What you are asked to do - Among the entries, which lines carry the string "camera"? Copy every one.

Material supplied -
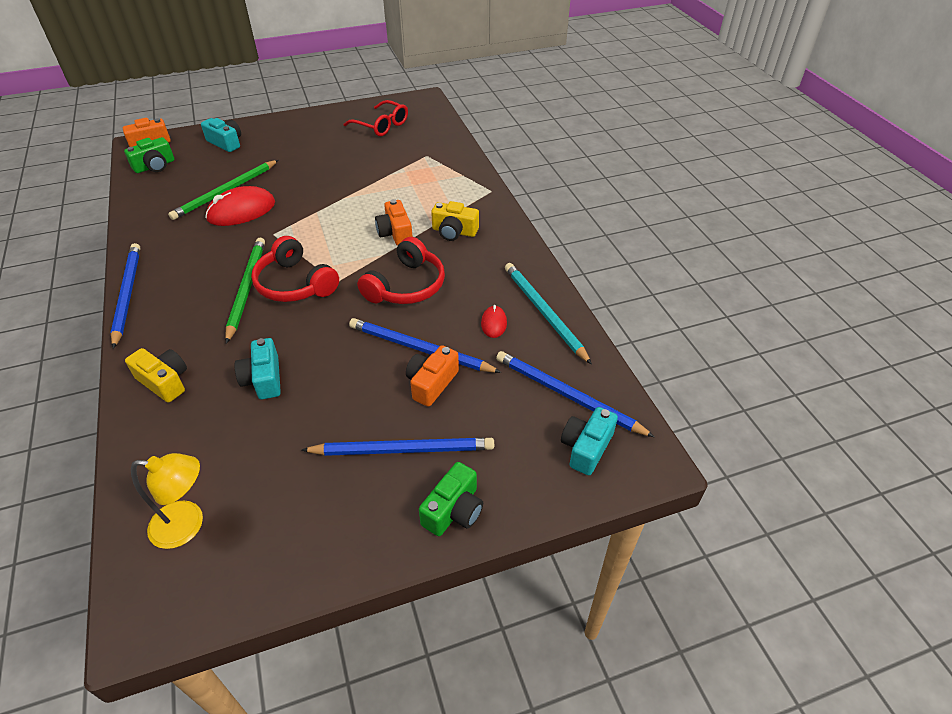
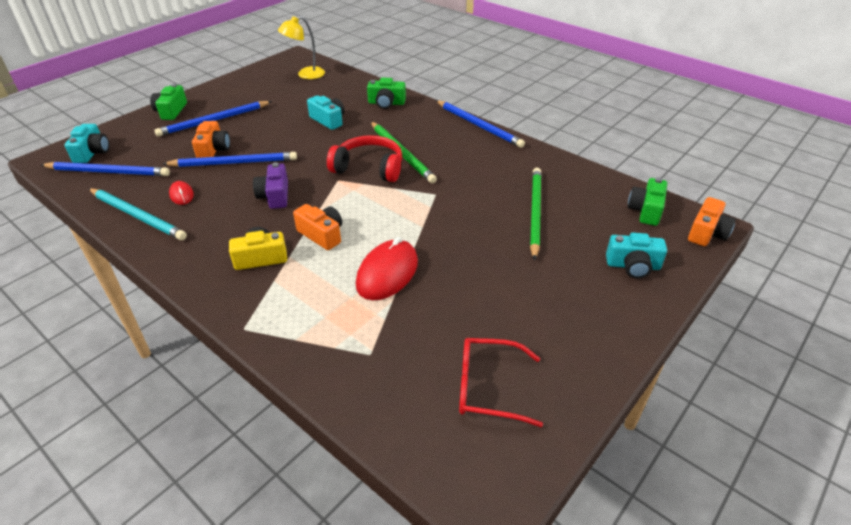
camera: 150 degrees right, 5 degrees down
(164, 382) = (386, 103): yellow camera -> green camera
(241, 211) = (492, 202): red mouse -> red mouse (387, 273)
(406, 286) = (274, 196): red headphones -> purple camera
---
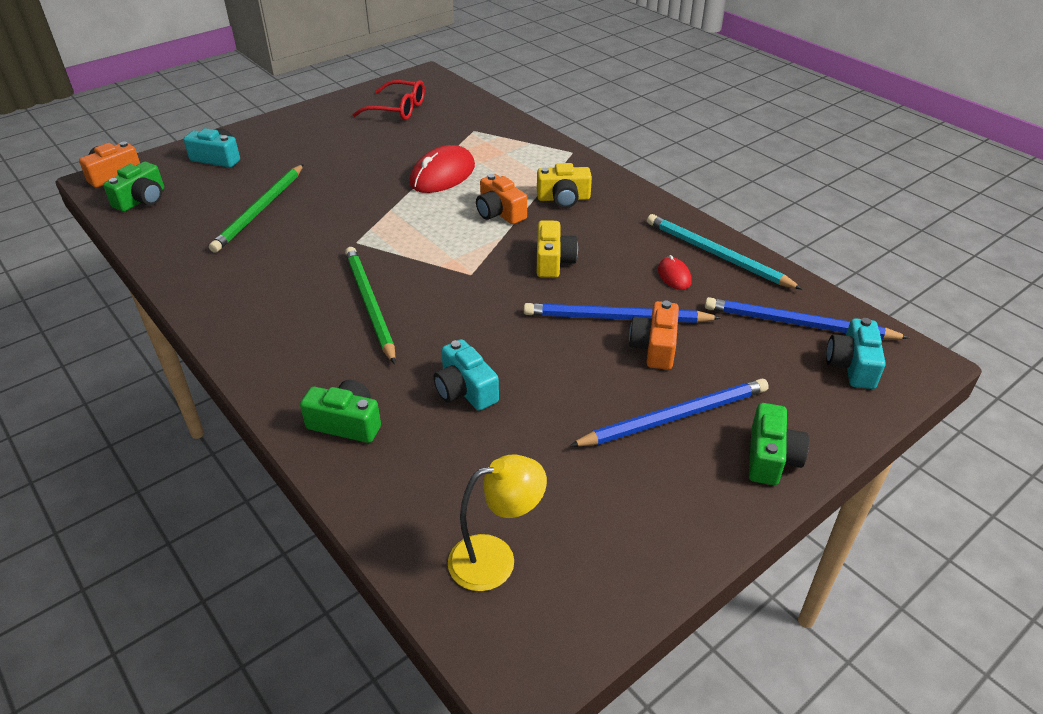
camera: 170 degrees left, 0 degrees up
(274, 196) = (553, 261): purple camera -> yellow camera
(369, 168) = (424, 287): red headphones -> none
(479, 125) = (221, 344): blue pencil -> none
--
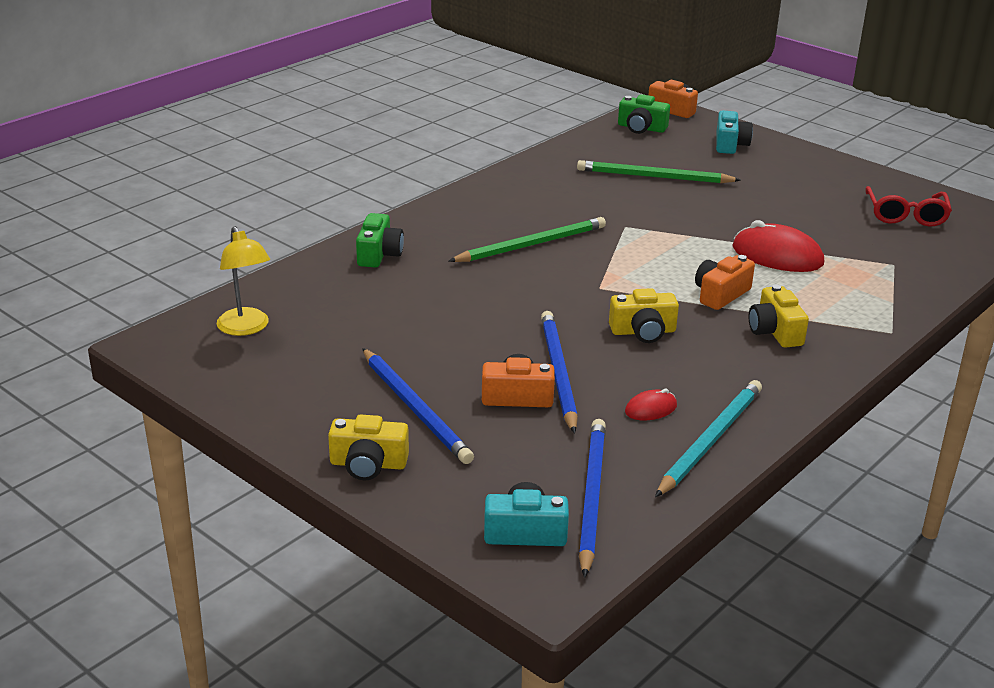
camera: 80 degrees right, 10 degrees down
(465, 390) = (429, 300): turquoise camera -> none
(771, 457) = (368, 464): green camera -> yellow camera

Answer area -
camera: 150 degrees right, 5 degrees down
(164, 382) = (386, 103): yellow camera -> green camera
(406, 286) = (274, 196): red headphones -> purple camera
camera: 170 degrees left, 0 degrees up
(274, 196) = (553, 261): purple camera -> yellow camera
camera: 80 degrees right, 10 degrees down
(465, 390) = (429, 300): turquoise camera -> none
(771, 457) = (368, 464): green camera -> yellow camera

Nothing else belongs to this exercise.